WHAT THIS TASK INVOLVES:
If any record holds an image, omit the image and print the rest exactly.

------ DATA TO EXAMINE ------

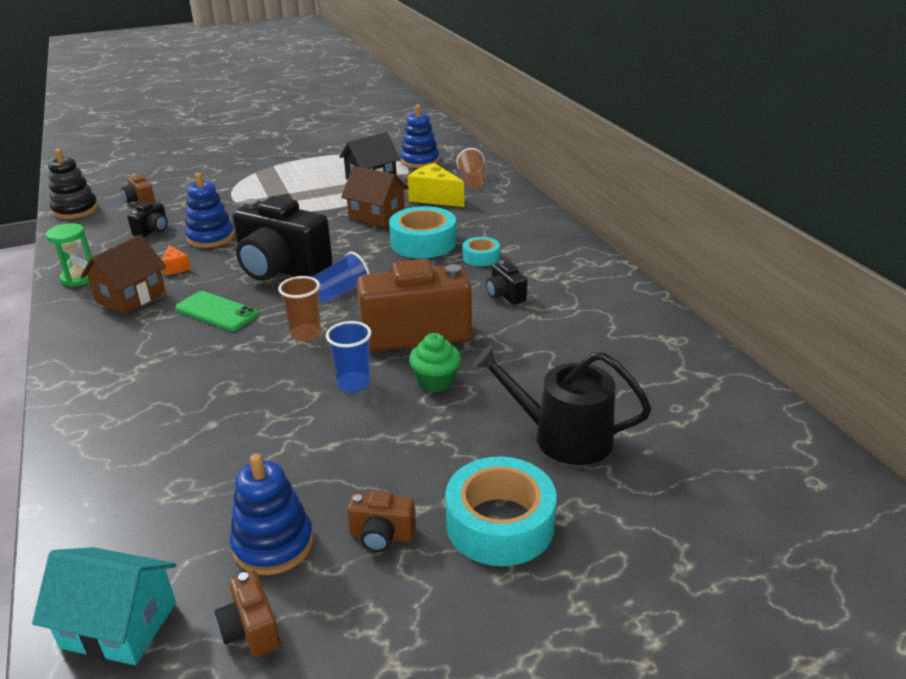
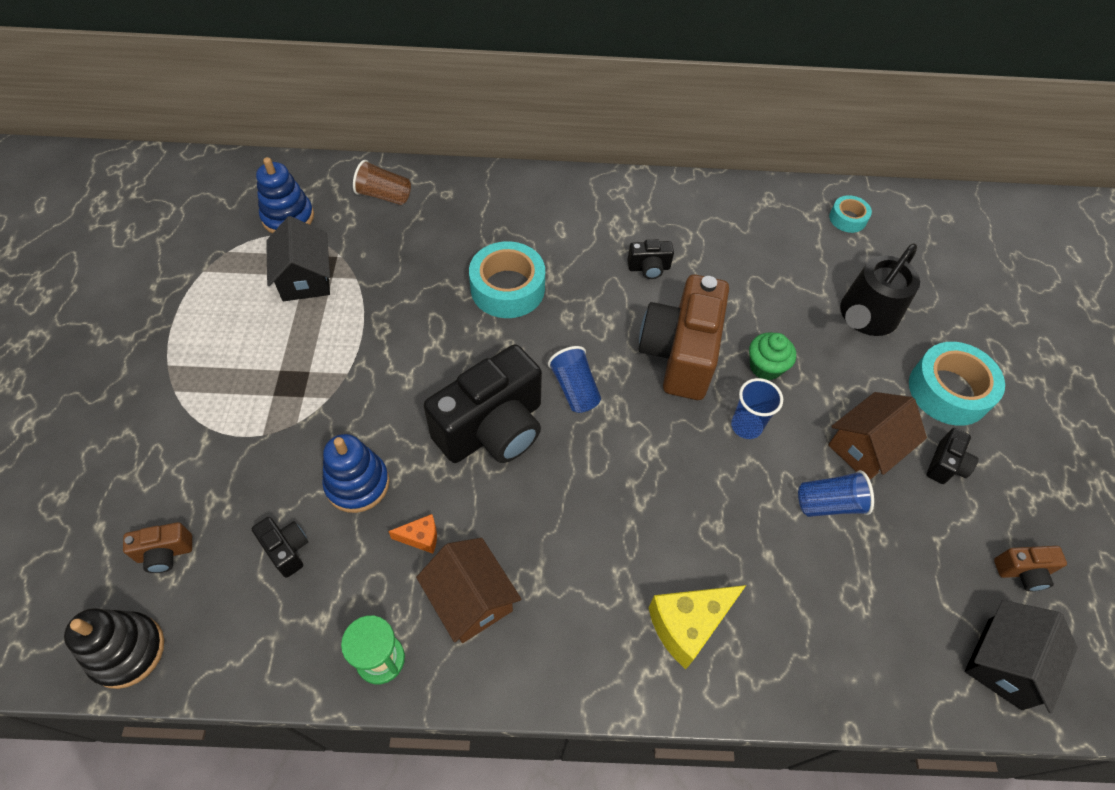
camera: 70 degrees left, 25 degrees up
(119, 625) = (1004, 663): turquoise house -> black house
(217, 311) = (557, 512): green phone -> none
(273, 544) = (939, 538): blue stacking toy -> none
(286, 452) = (829, 503): none -> blue cup
(306, 334) = (643, 441): brown cup -> none
(377, 216) = (413, 305): brown house -> brown house (866, 448)
(382, 536) = (945, 465): brown camera -> black camera
(434, 198) = (404, 241): yellow cheese -> yellow cheese (688, 625)
(481, 257) = (567, 256): turquoise tape -> turquoise tape (847, 219)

------

TASK ANSWER:
camera: 70 degrees left, 25 degrees up
(119, 625) = (1004, 663): turquoise house -> black house
(217, 311) = (557, 512): green phone -> none
(273, 544) = (939, 538): blue stacking toy -> none
(286, 452) = (829, 503): none -> blue cup
(306, 334) = (643, 441): brown cup -> none
(377, 216) = (413, 305): brown house -> brown house (866, 448)
(382, 536) = (945, 465): brown camera -> black camera
(434, 198) = (404, 241): yellow cheese -> yellow cheese (688, 625)
(481, 257) = (567, 256): turquoise tape -> turquoise tape (847, 219)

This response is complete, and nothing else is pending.